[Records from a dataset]
+ + + + +

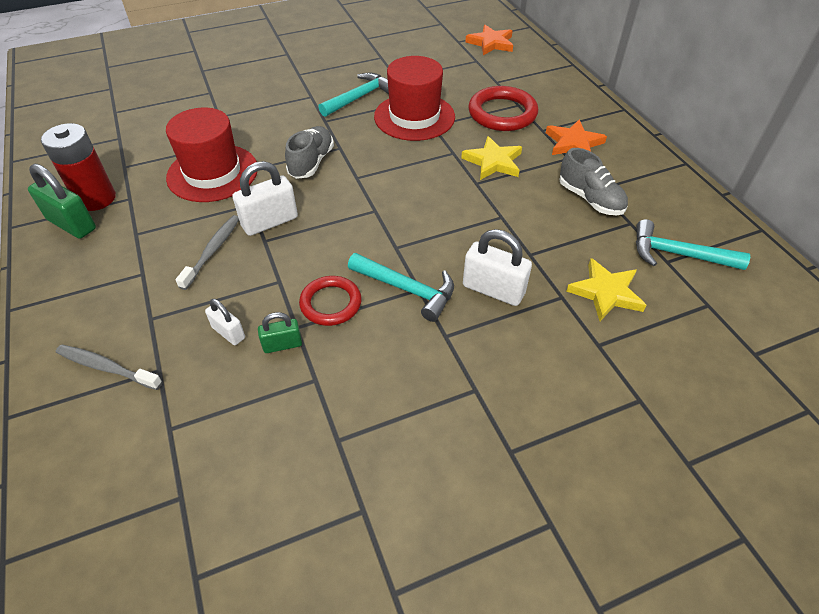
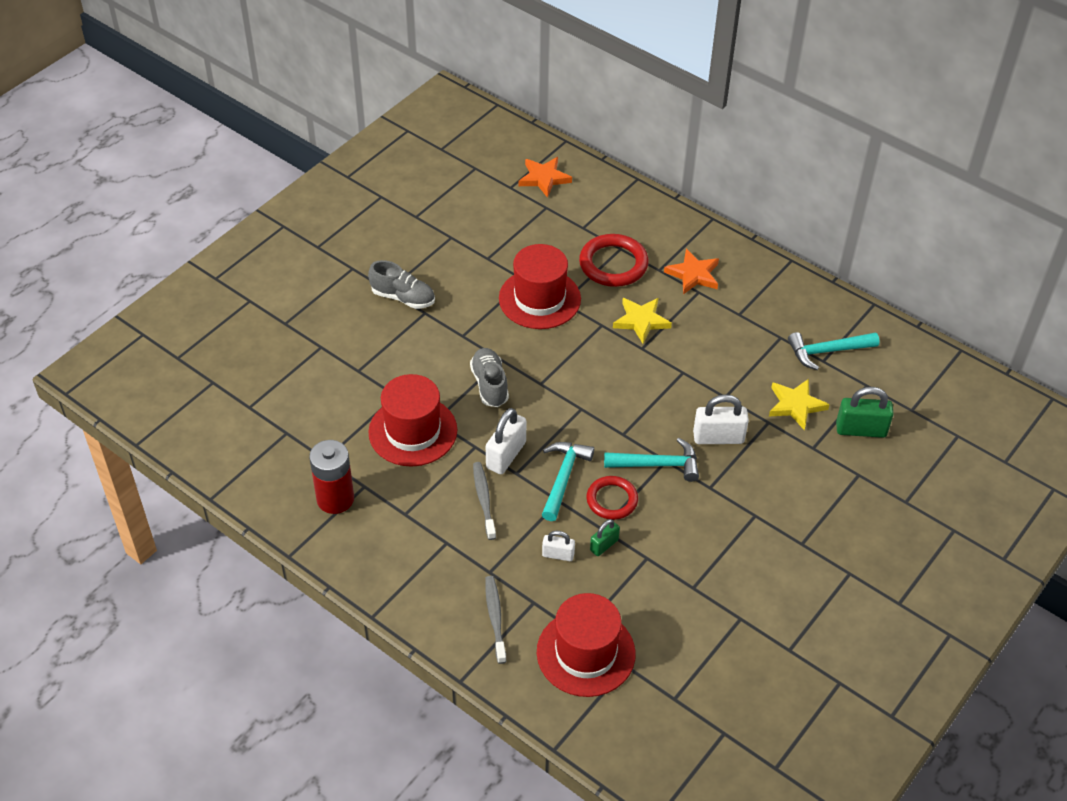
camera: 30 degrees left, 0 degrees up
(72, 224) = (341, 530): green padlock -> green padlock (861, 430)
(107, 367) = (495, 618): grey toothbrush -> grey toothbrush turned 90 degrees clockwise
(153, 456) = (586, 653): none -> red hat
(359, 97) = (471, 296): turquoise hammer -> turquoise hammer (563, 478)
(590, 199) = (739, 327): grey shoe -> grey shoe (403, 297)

+ + + + +

The expected output is every entry above, character for character, with no pictures.

camera: 30 degrees left, 0 degrees up
(72, 224) = (341, 530): green padlock -> green padlock (861, 430)
(107, 367) = (495, 618): grey toothbrush -> grey toothbrush turned 90 degrees clockwise
(153, 456) = (586, 653): none -> red hat
(359, 97) = (471, 296): turquoise hammer -> turquoise hammer (563, 478)
(590, 199) = (739, 327): grey shoe -> grey shoe (403, 297)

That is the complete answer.